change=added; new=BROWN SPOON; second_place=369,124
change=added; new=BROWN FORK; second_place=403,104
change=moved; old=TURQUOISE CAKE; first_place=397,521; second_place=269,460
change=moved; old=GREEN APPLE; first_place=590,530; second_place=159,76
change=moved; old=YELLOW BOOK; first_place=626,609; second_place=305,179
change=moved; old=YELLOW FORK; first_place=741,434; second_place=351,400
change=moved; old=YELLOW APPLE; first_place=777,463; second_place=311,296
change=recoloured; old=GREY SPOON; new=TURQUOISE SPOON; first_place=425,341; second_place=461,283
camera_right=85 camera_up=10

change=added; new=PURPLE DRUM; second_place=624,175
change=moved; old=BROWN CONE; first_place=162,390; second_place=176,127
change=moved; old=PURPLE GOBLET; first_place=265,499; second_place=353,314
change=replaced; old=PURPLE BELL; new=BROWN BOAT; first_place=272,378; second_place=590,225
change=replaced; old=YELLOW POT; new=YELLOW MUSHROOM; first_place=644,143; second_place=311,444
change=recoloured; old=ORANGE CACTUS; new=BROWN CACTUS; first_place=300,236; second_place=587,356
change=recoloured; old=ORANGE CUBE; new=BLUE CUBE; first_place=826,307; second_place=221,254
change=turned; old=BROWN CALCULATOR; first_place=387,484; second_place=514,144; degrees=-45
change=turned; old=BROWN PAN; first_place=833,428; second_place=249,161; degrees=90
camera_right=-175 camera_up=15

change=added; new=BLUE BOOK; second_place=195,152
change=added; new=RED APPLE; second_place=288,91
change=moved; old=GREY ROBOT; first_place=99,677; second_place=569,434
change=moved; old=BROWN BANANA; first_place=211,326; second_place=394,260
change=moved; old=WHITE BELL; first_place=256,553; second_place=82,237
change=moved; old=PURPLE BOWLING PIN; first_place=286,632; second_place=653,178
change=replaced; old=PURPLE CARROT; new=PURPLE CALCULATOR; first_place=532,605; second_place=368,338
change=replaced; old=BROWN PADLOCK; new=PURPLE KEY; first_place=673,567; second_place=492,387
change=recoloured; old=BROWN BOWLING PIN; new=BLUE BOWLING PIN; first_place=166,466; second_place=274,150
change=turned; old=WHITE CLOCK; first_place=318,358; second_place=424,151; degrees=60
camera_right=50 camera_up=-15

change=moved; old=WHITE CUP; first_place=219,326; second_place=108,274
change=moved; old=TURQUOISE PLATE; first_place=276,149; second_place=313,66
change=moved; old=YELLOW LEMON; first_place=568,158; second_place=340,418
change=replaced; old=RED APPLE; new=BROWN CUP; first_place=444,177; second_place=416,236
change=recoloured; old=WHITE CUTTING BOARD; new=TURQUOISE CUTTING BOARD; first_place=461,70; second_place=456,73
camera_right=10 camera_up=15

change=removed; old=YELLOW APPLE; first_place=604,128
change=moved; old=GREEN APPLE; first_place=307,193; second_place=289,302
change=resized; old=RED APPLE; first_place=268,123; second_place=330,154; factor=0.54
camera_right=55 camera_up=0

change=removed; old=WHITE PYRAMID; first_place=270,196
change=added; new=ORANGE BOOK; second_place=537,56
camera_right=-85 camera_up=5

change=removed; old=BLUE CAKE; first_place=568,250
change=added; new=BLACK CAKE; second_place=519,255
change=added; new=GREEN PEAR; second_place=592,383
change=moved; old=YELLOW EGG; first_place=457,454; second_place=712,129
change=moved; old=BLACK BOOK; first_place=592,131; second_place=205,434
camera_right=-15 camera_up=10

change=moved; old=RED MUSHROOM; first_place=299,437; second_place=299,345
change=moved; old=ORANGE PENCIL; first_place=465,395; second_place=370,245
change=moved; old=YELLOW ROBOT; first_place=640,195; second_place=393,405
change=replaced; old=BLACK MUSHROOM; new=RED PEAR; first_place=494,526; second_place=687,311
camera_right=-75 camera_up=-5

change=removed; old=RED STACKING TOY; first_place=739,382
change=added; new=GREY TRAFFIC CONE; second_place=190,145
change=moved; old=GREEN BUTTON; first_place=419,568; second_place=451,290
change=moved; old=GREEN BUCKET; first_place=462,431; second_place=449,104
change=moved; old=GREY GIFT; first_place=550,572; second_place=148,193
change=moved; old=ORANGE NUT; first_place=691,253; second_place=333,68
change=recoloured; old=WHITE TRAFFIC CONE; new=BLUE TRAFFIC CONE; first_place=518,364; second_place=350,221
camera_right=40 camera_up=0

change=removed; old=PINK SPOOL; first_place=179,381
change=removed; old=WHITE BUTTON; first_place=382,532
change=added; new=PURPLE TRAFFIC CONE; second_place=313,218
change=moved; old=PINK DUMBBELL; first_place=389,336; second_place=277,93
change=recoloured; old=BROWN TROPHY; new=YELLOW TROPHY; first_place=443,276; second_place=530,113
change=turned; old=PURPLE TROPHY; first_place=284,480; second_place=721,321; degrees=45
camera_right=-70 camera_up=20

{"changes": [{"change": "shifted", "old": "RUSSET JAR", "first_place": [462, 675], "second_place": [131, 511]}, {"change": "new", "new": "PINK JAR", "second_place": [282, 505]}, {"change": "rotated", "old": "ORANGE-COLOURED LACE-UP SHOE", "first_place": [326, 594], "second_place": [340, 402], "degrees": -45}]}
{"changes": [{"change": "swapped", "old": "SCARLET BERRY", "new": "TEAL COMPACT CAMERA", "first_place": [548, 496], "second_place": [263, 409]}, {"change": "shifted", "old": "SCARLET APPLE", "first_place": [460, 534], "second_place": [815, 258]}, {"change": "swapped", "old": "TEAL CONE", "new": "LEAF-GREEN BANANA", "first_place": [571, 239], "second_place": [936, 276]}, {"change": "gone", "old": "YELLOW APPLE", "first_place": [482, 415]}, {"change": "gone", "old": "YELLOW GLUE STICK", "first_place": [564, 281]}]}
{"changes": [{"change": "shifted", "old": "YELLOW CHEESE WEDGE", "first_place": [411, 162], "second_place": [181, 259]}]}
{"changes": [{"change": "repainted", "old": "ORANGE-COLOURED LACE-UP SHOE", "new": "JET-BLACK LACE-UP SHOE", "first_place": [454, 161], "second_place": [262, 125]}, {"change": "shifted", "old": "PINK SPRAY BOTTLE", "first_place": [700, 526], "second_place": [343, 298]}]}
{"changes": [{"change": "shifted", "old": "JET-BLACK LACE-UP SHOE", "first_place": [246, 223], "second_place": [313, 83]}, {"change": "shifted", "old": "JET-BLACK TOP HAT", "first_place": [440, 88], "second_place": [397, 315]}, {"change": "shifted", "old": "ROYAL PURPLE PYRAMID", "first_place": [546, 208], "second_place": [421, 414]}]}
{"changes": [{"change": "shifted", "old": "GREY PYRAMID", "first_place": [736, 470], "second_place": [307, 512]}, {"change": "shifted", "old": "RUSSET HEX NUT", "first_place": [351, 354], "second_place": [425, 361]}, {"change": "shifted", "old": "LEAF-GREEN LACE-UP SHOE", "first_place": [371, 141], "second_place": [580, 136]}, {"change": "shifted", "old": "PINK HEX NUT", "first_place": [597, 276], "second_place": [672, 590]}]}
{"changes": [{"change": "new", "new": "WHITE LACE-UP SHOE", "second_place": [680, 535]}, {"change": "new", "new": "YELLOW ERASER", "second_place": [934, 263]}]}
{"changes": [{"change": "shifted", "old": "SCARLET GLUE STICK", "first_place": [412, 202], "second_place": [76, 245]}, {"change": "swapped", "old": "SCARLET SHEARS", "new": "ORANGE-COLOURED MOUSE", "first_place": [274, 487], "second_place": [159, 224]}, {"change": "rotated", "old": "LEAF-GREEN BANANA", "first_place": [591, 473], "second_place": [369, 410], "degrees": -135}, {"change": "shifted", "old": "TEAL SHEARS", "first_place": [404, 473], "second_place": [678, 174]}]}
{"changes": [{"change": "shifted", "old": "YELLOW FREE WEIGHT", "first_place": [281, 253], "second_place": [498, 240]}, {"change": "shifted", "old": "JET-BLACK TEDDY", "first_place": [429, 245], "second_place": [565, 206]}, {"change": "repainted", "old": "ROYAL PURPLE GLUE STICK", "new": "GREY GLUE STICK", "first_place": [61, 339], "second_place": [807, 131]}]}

──────────

WORK ITEM: Print the records verbatim, stopping after the "change=recoloured; old=GREY SPOON;" line.

YOUR RESPONSE:
change=added; new=BROWN SPOON; second_place=369,124
change=added; new=BROWN FORK; second_place=403,104
change=moved; old=TURQUOISE CAKE; first_place=397,521; second_place=269,460
change=moved; old=GREEN APPLE; first_place=590,530; second_place=159,76
change=moved; old=YELLOW BOOK; first_place=626,609; second_place=305,179
change=moved; old=YELLOW FORK; first_place=741,434; second_place=351,400
change=moved; old=YELLOW APPLE; first_place=777,463; second_place=311,296
change=recoloured; old=GREY SPOON; new=TURQUOISE SPOON; first_place=425,341; second_place=461,283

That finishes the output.